**The problem**
Take every line from the records below that includes the word "grey".

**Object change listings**
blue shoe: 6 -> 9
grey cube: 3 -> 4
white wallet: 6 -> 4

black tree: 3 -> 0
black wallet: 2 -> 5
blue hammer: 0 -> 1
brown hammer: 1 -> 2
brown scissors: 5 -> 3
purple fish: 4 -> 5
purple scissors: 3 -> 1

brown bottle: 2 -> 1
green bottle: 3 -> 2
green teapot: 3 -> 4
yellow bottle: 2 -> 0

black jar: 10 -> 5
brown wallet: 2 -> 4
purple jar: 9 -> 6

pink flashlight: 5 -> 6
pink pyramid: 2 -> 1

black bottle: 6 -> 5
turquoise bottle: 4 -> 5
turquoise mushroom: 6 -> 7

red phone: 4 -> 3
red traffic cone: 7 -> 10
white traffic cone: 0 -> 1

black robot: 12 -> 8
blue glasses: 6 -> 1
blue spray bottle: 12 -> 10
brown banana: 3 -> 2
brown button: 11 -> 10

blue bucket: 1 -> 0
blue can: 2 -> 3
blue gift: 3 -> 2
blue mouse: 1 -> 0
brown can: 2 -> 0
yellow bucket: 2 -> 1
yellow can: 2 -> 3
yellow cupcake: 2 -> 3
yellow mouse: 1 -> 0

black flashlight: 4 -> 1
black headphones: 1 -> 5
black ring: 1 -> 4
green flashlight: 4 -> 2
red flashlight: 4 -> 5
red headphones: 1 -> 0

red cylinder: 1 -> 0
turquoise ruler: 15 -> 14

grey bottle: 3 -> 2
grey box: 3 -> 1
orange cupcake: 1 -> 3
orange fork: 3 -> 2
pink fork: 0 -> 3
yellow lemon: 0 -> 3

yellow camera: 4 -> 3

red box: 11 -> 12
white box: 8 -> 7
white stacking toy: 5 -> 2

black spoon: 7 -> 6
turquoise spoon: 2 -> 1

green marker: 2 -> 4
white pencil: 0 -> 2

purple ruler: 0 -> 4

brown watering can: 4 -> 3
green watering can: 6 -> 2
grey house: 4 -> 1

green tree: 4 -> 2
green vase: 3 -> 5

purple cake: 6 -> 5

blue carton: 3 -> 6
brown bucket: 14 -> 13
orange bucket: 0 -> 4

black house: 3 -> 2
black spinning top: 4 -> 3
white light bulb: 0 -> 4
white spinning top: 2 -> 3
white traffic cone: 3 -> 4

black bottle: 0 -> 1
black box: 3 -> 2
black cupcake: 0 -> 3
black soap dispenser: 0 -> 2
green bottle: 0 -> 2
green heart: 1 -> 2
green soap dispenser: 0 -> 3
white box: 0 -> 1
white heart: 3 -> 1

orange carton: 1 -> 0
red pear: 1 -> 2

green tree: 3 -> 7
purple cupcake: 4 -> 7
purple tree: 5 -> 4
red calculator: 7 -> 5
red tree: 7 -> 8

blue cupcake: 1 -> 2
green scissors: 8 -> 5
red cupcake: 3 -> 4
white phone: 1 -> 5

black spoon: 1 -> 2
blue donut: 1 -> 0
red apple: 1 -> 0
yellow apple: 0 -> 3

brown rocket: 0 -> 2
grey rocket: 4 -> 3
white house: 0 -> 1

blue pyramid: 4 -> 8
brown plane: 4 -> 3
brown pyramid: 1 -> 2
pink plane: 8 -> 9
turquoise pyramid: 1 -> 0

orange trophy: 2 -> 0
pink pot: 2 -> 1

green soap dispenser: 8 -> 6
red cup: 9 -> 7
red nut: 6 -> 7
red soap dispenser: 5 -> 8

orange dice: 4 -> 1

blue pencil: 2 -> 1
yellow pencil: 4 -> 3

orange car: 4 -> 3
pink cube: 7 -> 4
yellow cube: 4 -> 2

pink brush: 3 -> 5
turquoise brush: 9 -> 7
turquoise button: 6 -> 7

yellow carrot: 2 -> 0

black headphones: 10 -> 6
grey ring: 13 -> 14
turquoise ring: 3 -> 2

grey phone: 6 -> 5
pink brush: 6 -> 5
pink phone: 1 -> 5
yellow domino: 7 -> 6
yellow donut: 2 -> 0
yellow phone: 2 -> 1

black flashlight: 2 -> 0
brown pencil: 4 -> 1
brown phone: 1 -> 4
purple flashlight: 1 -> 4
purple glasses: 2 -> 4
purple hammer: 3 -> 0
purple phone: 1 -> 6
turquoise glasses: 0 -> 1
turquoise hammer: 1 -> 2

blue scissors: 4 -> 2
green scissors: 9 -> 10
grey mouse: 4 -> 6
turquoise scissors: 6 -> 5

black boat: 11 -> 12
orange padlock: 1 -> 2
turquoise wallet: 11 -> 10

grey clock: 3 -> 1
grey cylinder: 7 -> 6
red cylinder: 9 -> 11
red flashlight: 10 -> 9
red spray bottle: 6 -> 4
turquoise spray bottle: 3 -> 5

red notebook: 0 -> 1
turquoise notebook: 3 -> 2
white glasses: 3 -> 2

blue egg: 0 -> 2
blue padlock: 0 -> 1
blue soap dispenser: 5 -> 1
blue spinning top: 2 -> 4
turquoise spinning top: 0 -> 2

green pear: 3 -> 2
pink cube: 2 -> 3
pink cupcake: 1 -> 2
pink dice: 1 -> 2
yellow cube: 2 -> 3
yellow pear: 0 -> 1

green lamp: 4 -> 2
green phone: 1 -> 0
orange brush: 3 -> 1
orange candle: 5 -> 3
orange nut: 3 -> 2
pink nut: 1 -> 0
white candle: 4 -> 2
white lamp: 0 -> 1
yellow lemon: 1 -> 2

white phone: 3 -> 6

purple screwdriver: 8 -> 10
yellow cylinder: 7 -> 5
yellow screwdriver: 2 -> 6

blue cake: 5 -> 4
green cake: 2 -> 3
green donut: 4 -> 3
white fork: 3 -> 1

**Written response**
grey cube: 3 -> 4
grey bottle: 3 -> 2
grey box: 3 -> 1
grey house: 4 -> 1
grey rocket: 4 -> 3
grey ring: 13 -> 14
grey phone: 6 -> 5
grey mouse: 4 -> 6
grey clock: 3 -> 1
grey cylinder: 7 -> 6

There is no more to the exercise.